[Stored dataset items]
···

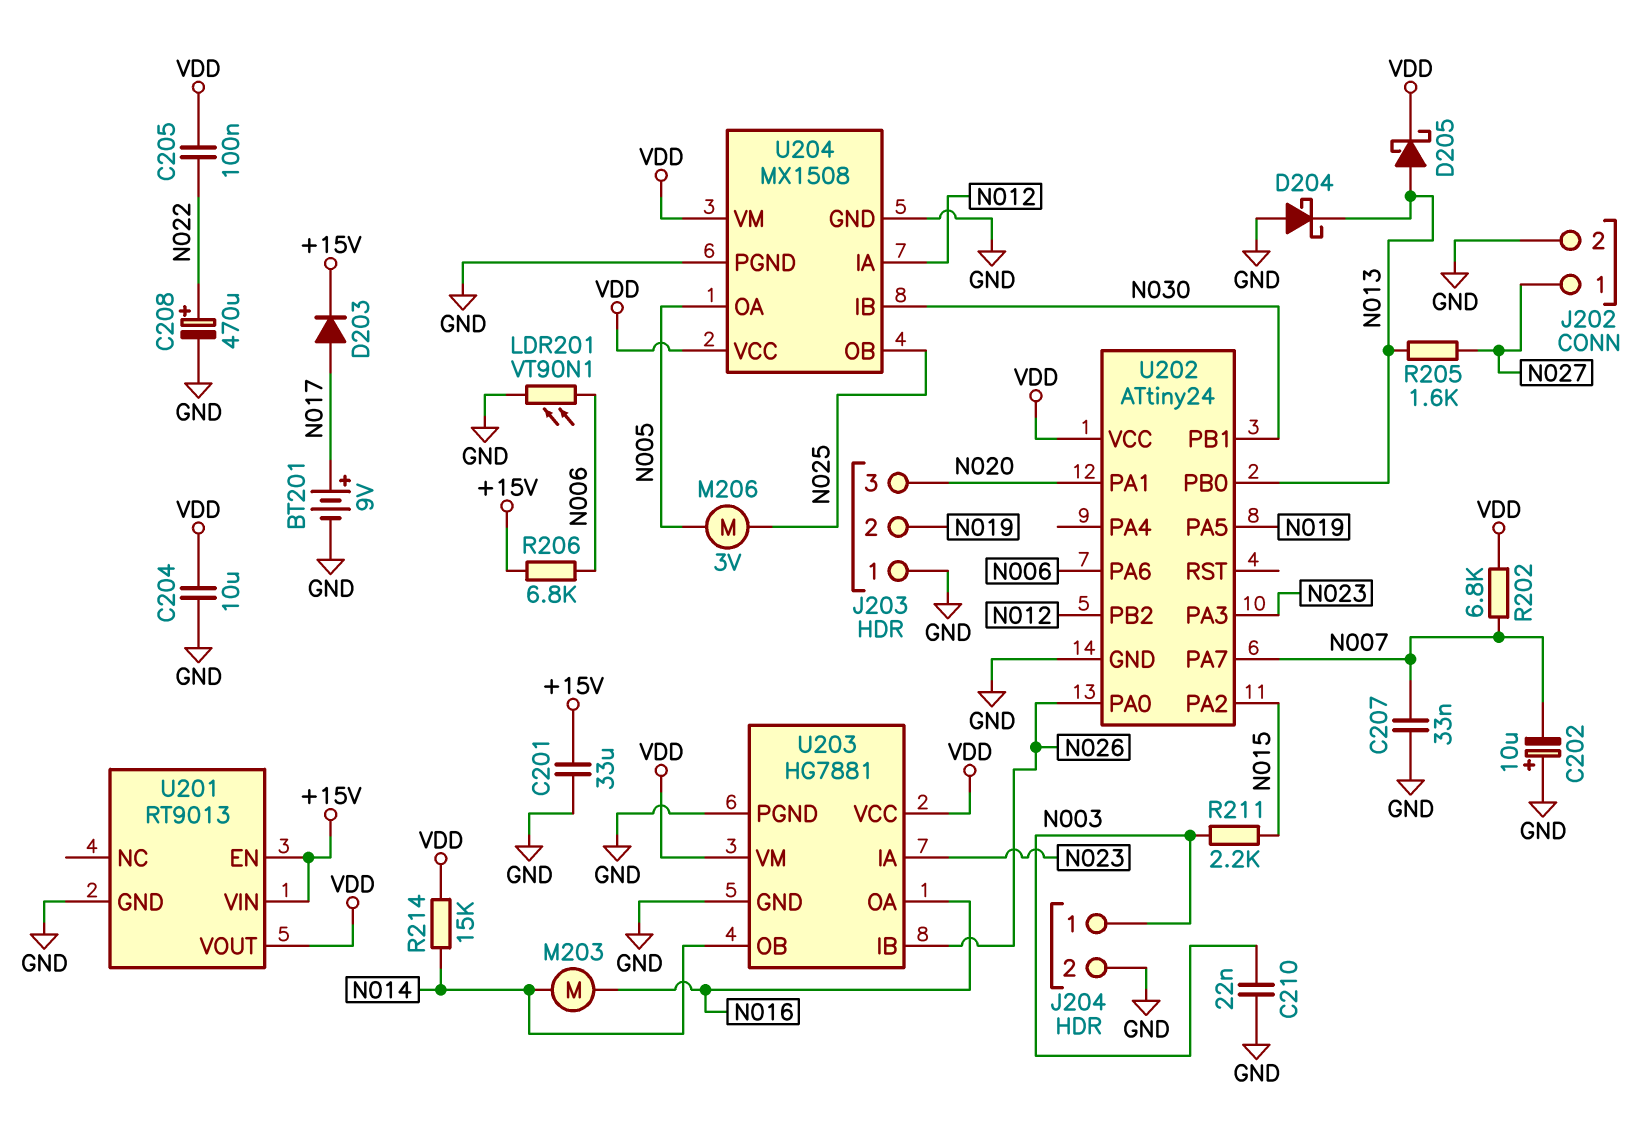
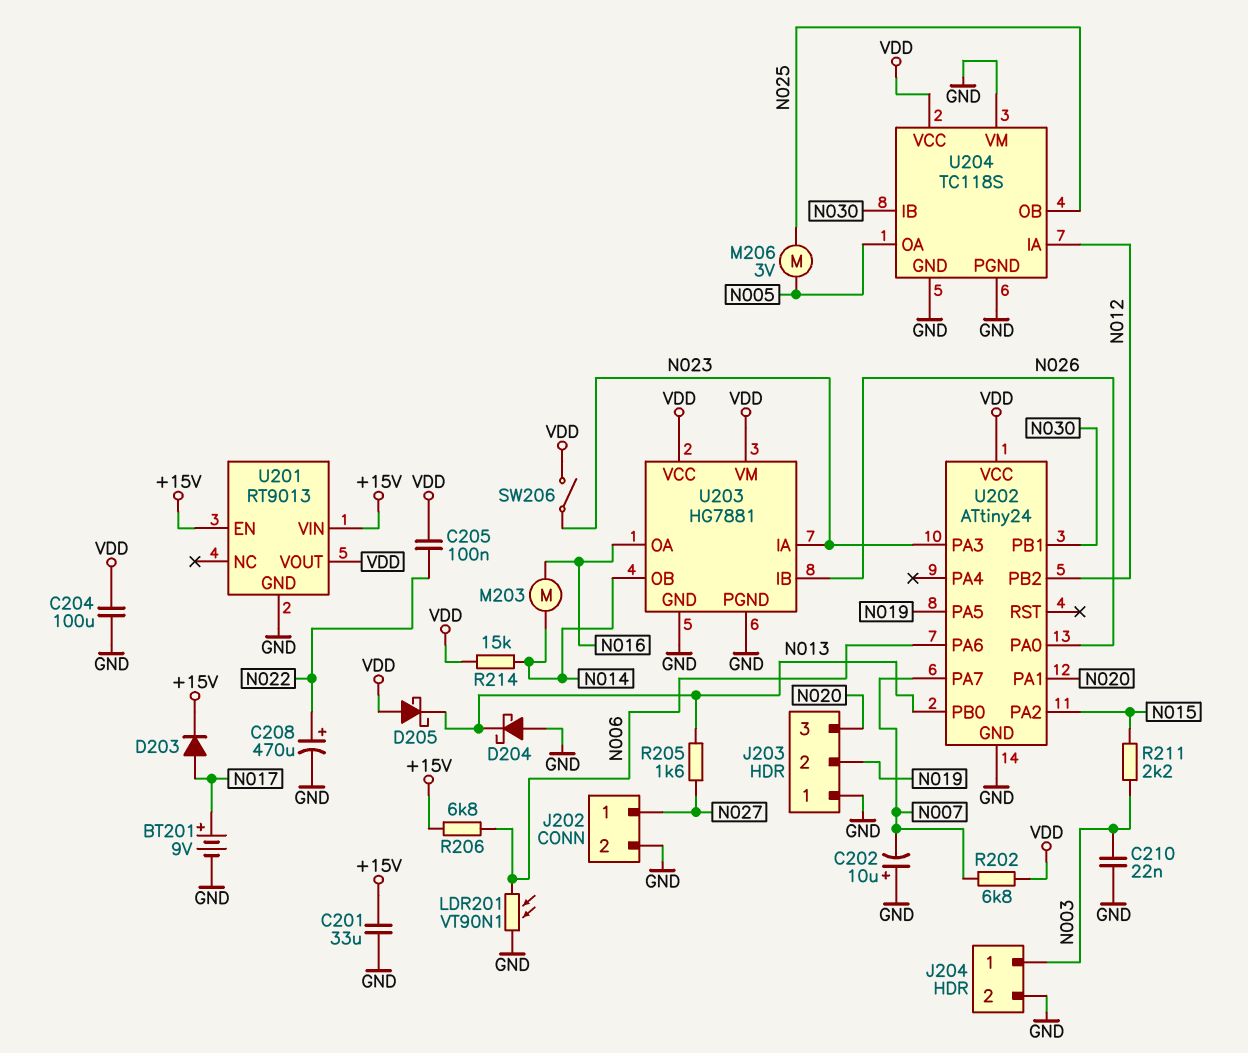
C204: 10uF (GND, VDD) -> 100uF (GND, VDD)
C207: 33nF (GND, N007) -> none
D205: schottky (A N013, K VDD) -> schottky (A VDD, K N013)
SW206: none -> switch (N023, VDD)
U204: MX1508 -> TC118S
U204 pin VM: VDD -> GND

···

=== Assignment ===
Without the pictures, set down every entry exactly.

=== Exercise solution ===
C204: 10uF (GND, VDD) -> 100uF (GND, VDD)
C207: 33nF (GND, N007) -> none
D205: schottky (A N013, K VDD) -> schottky (A VDD, K N013)
SW206: none -> switch (N023, VDD)
U204: MX1508 -> TC118S
U204 pin VM: VDD -> GND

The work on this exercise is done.